**The records:**
-- -- --
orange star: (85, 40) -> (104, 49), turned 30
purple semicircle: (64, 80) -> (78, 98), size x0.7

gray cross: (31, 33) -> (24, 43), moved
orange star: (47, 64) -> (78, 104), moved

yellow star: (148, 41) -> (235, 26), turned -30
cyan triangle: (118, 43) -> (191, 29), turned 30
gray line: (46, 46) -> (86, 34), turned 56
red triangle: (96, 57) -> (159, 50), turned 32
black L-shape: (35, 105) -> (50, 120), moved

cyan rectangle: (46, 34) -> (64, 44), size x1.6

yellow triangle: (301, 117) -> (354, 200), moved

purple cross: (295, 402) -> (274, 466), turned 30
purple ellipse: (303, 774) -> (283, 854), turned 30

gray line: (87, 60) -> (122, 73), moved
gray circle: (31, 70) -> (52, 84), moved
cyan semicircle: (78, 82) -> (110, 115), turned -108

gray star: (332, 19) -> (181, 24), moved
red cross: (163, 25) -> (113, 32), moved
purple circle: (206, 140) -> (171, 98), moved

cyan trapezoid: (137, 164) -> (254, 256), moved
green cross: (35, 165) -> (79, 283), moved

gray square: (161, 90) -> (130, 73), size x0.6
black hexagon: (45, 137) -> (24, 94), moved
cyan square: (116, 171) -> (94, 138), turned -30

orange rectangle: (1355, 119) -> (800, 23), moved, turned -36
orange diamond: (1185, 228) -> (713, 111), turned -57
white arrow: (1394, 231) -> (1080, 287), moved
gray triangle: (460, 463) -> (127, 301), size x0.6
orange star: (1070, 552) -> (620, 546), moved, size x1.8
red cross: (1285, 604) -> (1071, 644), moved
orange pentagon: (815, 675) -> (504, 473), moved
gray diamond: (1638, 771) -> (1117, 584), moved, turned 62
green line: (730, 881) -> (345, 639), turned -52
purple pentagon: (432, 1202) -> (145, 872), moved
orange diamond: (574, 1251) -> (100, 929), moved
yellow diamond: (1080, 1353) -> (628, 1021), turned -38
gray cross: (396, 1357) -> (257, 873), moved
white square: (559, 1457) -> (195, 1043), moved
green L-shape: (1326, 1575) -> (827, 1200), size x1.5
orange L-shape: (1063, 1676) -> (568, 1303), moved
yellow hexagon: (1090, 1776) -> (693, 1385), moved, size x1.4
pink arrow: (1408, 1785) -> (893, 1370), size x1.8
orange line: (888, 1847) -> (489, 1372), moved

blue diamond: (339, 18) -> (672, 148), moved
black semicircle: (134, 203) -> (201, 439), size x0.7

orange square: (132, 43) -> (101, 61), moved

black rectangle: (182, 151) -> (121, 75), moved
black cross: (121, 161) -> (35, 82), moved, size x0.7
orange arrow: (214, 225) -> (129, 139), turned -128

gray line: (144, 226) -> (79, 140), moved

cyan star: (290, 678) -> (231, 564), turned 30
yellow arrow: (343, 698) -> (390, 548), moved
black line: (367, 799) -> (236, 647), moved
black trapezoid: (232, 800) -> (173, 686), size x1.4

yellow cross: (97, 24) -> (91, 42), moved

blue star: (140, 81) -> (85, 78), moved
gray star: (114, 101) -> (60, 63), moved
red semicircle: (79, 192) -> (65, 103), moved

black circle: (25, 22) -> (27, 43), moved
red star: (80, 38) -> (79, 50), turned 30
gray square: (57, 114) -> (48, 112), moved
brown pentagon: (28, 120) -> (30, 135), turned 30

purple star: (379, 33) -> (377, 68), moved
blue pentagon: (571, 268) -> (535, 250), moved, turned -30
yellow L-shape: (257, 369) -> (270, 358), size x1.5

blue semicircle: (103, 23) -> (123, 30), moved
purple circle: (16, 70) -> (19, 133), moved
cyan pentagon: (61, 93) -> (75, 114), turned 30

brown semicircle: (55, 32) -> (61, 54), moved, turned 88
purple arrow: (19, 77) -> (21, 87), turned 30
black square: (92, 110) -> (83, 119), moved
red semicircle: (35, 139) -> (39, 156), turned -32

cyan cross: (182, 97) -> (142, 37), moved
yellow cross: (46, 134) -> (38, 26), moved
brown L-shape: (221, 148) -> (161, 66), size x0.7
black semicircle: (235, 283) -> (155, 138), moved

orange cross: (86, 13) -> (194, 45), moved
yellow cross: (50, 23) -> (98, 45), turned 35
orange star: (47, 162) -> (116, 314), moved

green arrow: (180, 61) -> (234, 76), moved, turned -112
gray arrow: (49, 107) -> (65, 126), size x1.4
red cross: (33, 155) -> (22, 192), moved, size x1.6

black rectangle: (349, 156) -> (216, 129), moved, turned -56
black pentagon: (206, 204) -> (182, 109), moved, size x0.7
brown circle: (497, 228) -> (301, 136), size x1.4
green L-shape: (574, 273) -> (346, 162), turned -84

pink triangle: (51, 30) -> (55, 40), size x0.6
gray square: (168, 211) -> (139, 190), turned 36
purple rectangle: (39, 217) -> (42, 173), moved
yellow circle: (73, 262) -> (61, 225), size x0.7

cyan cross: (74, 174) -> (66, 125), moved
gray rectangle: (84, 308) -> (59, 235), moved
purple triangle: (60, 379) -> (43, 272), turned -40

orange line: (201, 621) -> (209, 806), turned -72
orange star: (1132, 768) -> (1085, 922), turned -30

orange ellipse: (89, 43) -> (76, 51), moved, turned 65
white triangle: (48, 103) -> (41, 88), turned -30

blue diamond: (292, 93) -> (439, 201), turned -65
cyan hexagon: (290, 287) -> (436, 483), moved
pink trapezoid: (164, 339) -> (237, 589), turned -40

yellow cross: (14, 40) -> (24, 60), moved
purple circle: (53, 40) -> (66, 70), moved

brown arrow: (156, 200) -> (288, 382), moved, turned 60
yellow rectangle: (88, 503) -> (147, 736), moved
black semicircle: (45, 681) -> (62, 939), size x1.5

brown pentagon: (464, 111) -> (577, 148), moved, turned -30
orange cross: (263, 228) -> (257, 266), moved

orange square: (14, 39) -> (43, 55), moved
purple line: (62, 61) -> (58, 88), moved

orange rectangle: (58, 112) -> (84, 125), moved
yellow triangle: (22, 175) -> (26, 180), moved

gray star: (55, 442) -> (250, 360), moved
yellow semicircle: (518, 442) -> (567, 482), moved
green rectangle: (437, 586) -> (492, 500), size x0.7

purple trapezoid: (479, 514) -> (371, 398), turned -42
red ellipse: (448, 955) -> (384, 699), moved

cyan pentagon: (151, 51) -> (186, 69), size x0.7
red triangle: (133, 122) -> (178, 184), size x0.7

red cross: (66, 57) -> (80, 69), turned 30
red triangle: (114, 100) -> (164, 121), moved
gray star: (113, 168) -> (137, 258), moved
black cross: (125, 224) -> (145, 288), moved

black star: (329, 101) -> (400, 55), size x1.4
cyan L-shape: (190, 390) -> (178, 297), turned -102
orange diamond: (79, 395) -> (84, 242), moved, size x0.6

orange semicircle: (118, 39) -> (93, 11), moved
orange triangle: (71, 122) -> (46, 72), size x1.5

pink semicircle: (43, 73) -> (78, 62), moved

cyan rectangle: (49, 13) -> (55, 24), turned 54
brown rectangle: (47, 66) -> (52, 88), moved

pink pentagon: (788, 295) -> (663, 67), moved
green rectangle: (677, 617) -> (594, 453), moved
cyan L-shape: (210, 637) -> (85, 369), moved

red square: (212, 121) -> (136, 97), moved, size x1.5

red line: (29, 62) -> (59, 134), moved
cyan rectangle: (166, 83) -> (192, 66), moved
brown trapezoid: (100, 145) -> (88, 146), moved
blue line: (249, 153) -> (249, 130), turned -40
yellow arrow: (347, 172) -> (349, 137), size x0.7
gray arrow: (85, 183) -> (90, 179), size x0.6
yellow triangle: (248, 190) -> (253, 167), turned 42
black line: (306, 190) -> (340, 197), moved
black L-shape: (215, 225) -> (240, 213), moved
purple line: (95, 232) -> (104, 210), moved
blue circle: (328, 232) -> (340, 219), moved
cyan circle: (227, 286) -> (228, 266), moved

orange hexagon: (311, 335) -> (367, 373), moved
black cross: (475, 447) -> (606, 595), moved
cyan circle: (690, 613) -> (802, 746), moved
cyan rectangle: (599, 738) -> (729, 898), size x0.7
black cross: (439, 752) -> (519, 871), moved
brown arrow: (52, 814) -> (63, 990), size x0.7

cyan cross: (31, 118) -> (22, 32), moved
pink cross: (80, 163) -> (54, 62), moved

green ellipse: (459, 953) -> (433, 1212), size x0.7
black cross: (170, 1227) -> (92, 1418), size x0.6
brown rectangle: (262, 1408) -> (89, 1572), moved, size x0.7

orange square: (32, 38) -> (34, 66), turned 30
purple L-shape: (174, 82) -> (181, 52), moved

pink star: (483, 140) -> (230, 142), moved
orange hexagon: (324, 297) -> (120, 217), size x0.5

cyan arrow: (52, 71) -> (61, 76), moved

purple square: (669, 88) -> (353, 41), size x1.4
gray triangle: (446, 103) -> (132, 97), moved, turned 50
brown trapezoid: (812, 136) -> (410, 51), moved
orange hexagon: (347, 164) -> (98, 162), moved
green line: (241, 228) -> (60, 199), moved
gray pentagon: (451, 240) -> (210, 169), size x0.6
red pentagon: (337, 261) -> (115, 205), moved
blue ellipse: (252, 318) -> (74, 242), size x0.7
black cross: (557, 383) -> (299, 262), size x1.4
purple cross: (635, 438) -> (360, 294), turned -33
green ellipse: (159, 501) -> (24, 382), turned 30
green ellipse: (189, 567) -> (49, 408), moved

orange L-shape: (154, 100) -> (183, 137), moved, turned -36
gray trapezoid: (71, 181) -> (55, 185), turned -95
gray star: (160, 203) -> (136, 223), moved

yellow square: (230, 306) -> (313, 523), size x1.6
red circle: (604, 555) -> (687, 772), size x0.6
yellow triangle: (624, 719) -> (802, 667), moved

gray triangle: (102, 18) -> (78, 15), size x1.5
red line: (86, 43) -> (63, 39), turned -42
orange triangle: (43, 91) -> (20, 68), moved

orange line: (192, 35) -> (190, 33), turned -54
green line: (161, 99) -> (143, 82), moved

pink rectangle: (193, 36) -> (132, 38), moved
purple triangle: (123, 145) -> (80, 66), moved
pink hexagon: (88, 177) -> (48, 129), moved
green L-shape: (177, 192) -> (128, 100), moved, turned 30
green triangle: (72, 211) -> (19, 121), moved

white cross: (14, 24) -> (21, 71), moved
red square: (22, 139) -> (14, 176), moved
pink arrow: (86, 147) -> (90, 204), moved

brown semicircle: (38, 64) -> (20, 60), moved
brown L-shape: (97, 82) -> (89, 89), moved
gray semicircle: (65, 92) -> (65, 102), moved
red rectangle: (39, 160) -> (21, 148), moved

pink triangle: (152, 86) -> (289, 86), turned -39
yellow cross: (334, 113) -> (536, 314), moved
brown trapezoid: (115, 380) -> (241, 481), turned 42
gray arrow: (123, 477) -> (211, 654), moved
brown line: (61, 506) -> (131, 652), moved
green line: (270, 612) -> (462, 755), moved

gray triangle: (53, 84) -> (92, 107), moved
-- -- --
**Your task:**
Return exactly the lines from the one containing "yellow cross: (334, 113) -> (536, 314), moved" to the last line of the data, and nothing more.

**Answer for the task:**
yellow cross: (334, 113) -> (536, 314), moved
brown trapezoid: (115, 380) -> (241, 481), turned 42
gray arrow: (123, 477) -> (211, 654), moved
brown line: (61, 506) -> (131, 652), moved
green line: (270, 612) -> (462, 755), moved

gray triangle: (53, 84) -> (92, 107), moved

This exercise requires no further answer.